■ **Directions for this task**
Reproduce every line of text in the data below word for word, leaving out the pictures.

::: Data

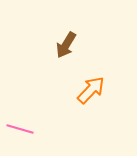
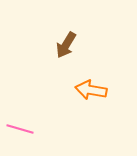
orange arrow: rotated 124 degrees counterclockwise
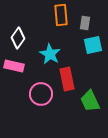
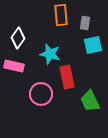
cyan star: rotated 15 degrees counterclockwise
red rectangle: moved 2 px up
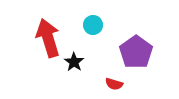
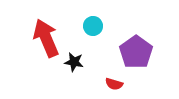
cyan circle: moved 1 px down
red arrow: moved 2 px left; rotated 6 degrees counterclockwise
black star: rotated 24 degrees counterclockwise
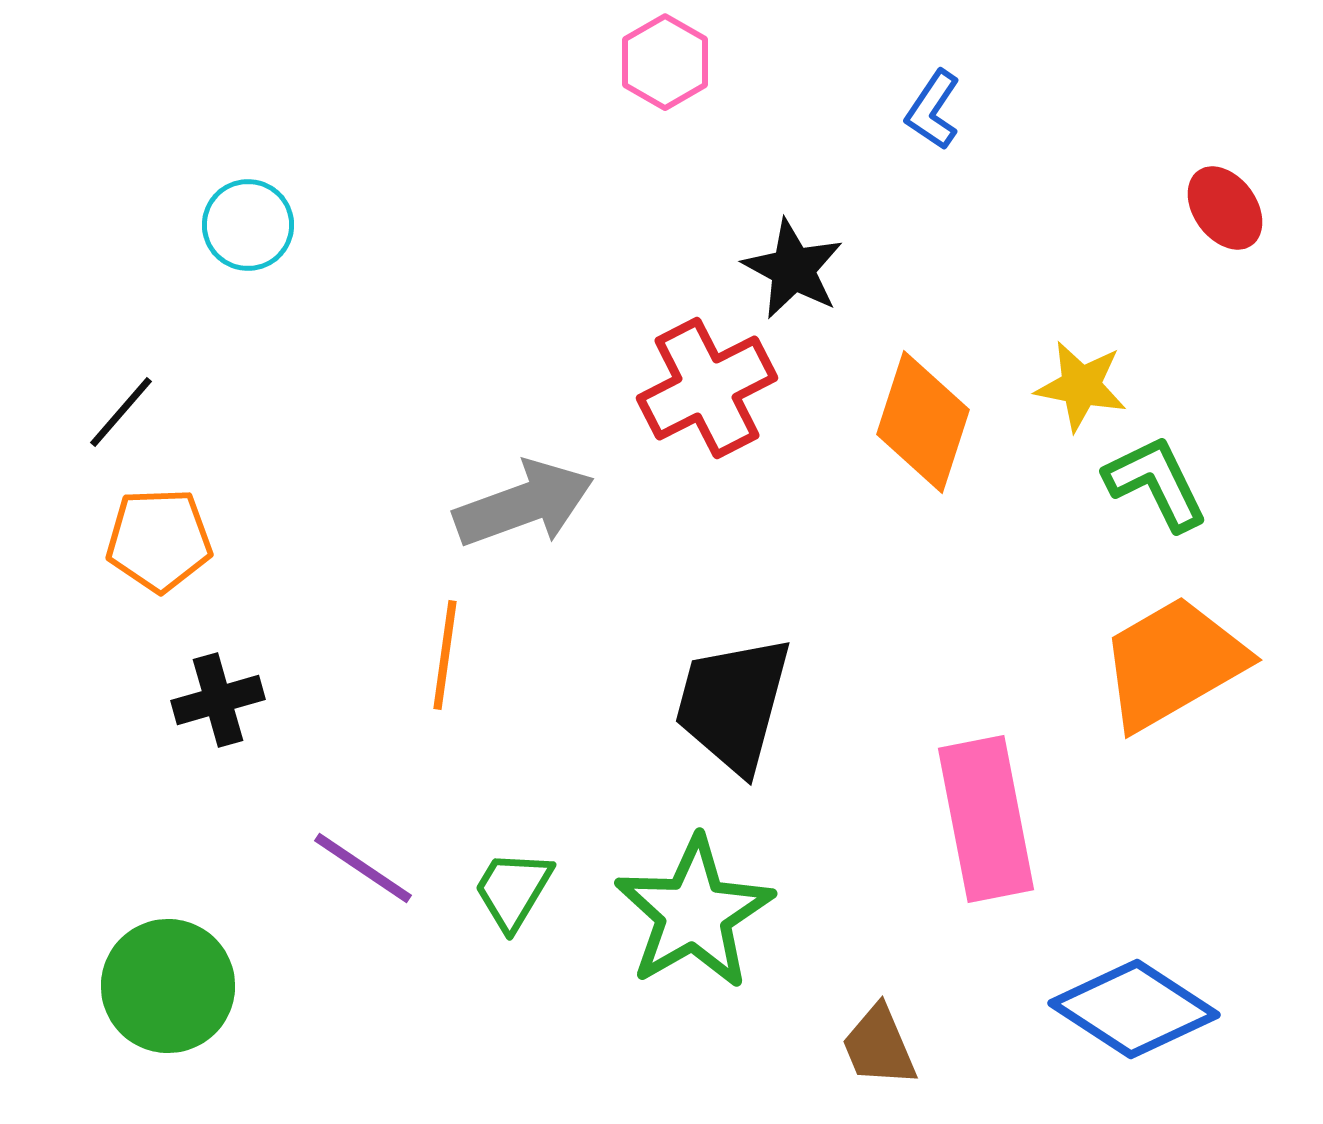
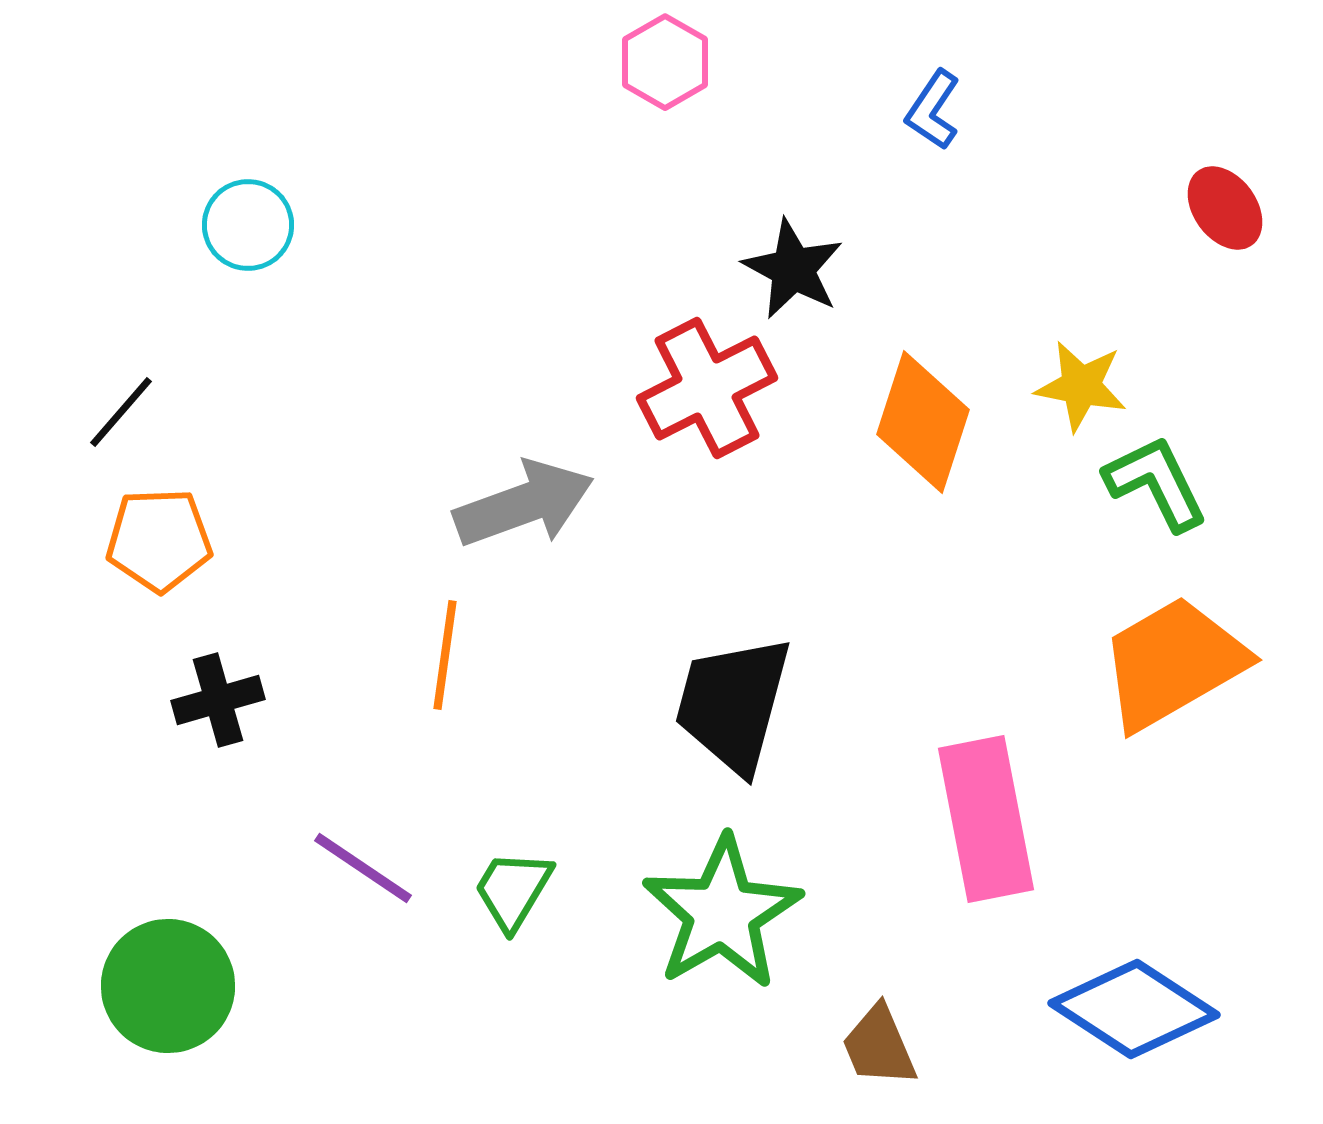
green star: moved 28 px right
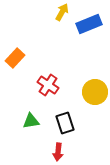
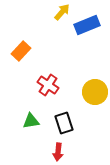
yellow arrow: rotated 12 degrees clockwise
blue rectangle: moved 2 px left, 1 px down
orange rectangle: moved 6 px right, 7 px up
black rectangle: moved 1 px left
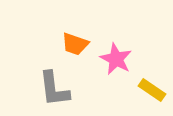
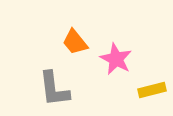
orange trapezoid: moved 2 px up; rotated 32 degrees clockwise
yellow rectangle: rotated 48 degrees counterclockwise
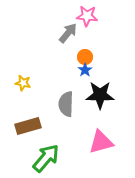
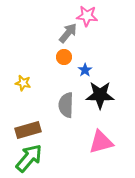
orange circle: moved 21 px left
gray semicircle: moved 1 px down
brown rectangle: moved 4 px down
green arrow: moved 17 px left
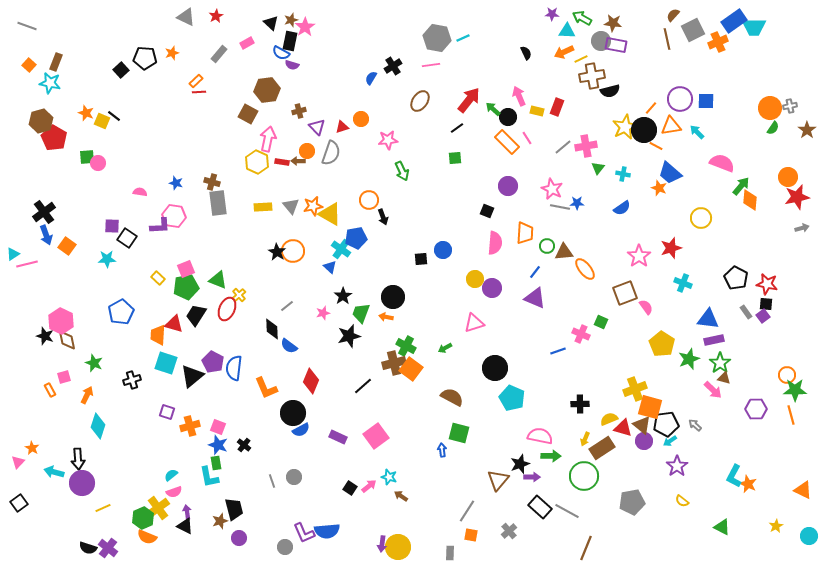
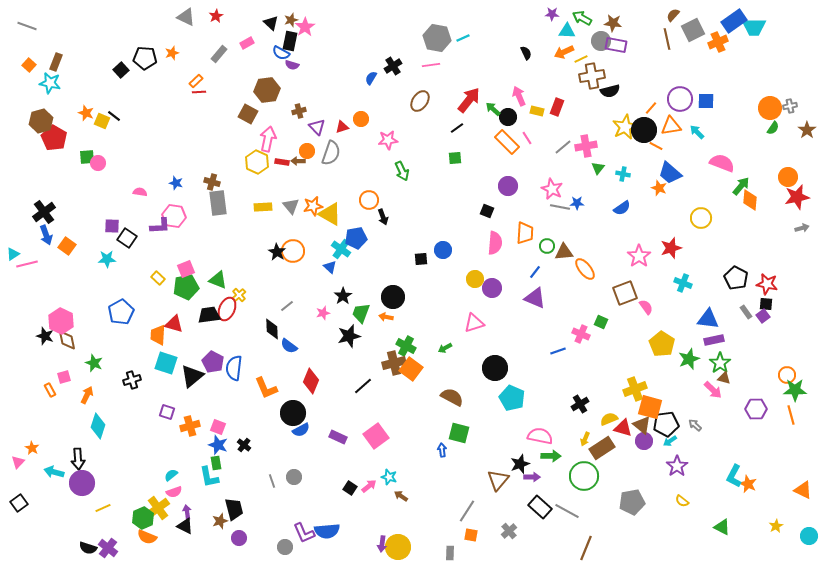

::::::

■ **Finished task**
orange arrow: rotated 124 degrees counterclockwise
cyan star: rotated 15 degrees counterclockwise
red rectangle: moved 2 px up
cyan circle: moved 1 px down
red arrow: moved 2 px left; rotated 6 degrees counterclockwise
black star: rotated 24 degrees counterclockwise
green star: moved 28 px right
yellow arrow: rotated 12 degrees clockwise
blue rectangle: moved 2 px left, 1 px down
orange rectangle: moved 6 px right, 7 px up
black rectangle: moved 1 px left
orange trapezoid: moved 2 px up; rotated 32 degrees clockwise
yellow rectangle: rotated 48 degrees counterclockwise
orange circle: moved 21 px left
gray semicircle: moved 1 px down
brown rectangle: moved 4 px down
green arrow: moved 17 px left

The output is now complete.